(Dataset records begins)
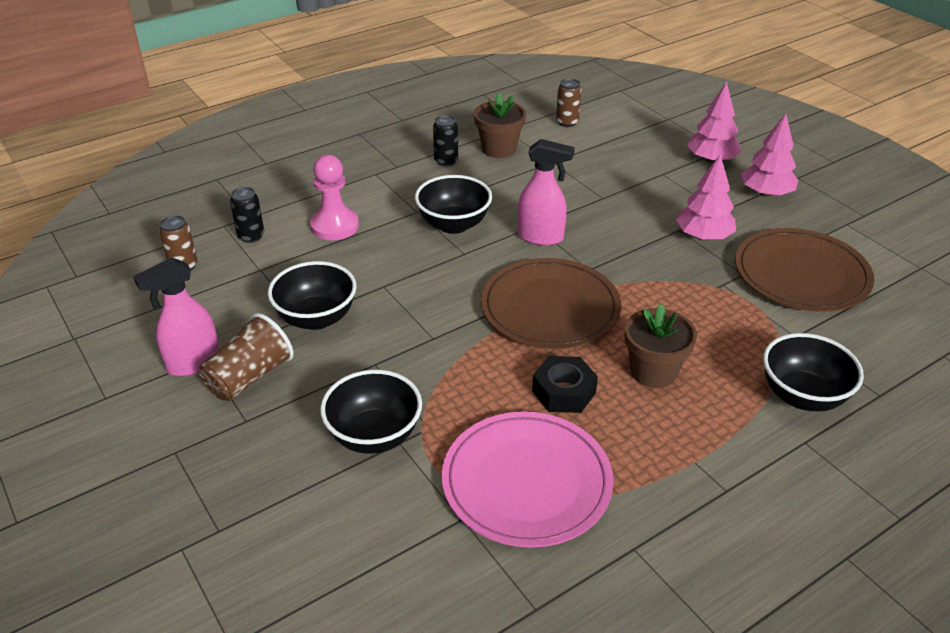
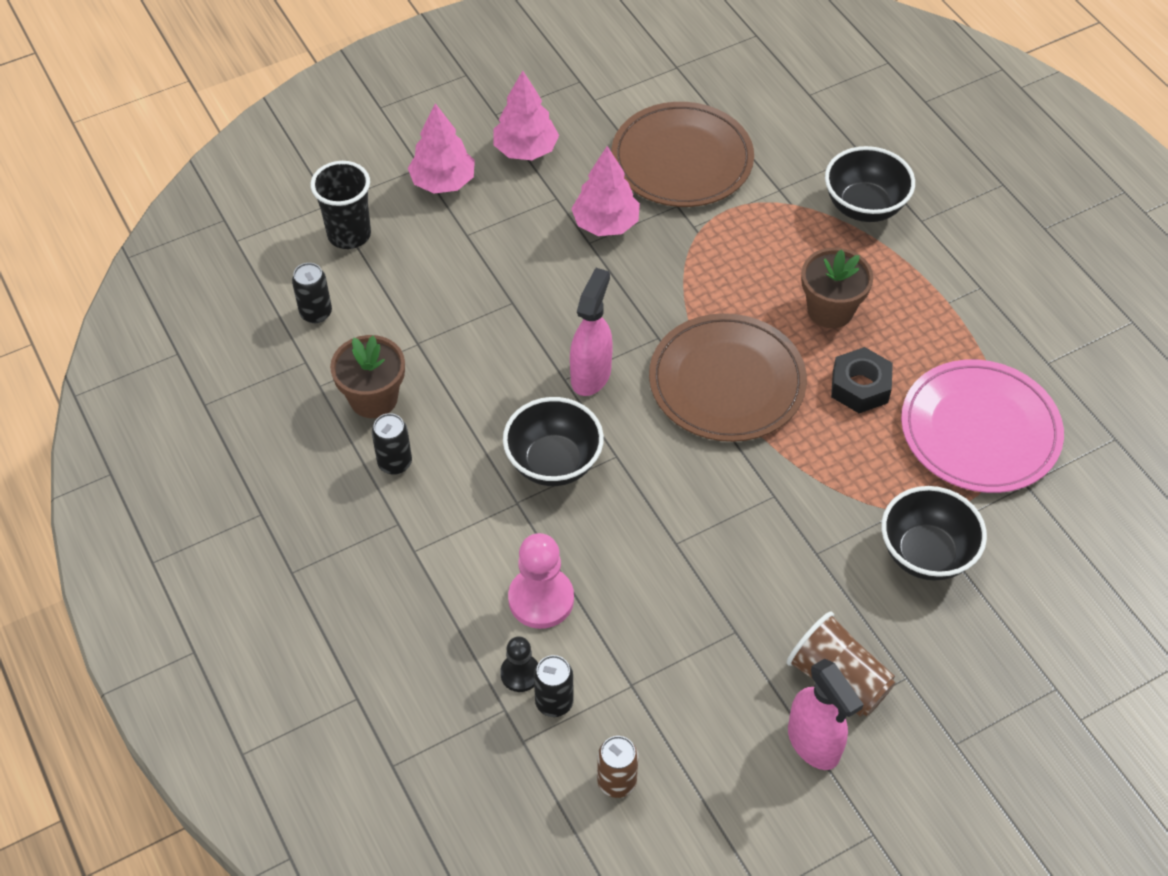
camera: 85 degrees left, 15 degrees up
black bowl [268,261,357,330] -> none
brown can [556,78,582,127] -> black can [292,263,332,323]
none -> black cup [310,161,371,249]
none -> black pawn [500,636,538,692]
(Dataset records ends)
(Dataset records begins)
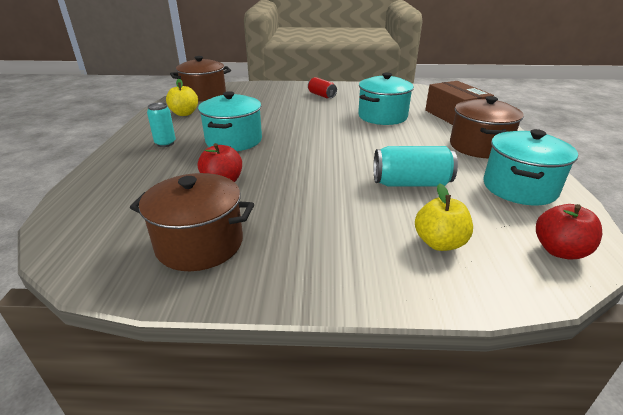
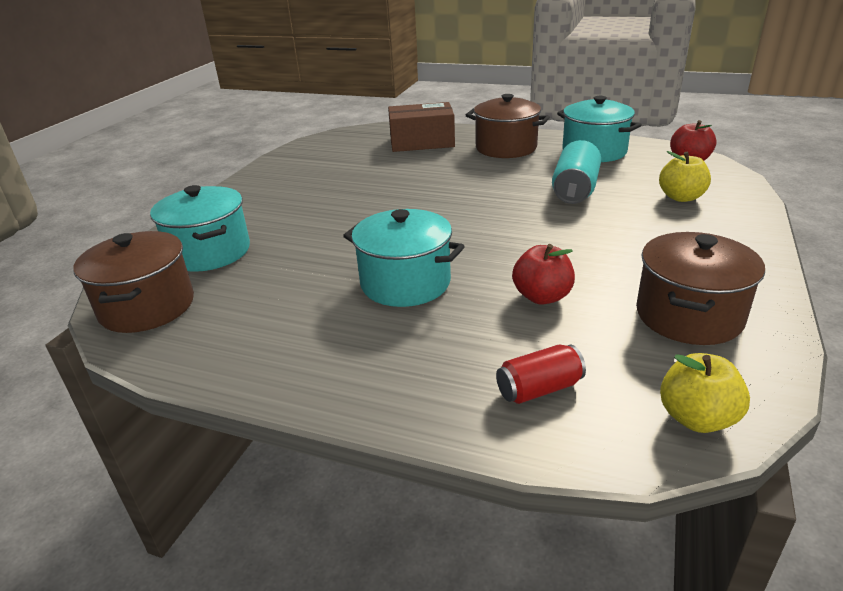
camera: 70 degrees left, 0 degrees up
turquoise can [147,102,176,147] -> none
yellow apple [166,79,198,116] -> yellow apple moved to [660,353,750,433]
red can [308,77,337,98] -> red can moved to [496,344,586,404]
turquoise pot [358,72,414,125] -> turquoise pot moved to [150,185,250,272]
(Dataset records ends)
(Dataset records begins)
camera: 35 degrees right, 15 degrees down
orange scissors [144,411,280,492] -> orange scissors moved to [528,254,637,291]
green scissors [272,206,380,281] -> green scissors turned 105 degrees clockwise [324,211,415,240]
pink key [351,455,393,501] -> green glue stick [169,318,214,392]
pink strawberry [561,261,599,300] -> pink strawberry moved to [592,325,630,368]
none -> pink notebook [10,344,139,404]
(Dataset records ends)
I'd like the lines above from the one with "camera: 85 degrees left, 15 degrees up" up to and including the one with "none -> black pawn [500,636,538,692]" copied exactly, with no other lines.

camera: 85 degrees left, 15 degrees up
black bowl [268,261,357,330] -> none
brown can [556,78,582,127] -> black can [292,263,332,323]
none -> black cup [310,161,371,249]
none -> black pawn [500,636,538,692]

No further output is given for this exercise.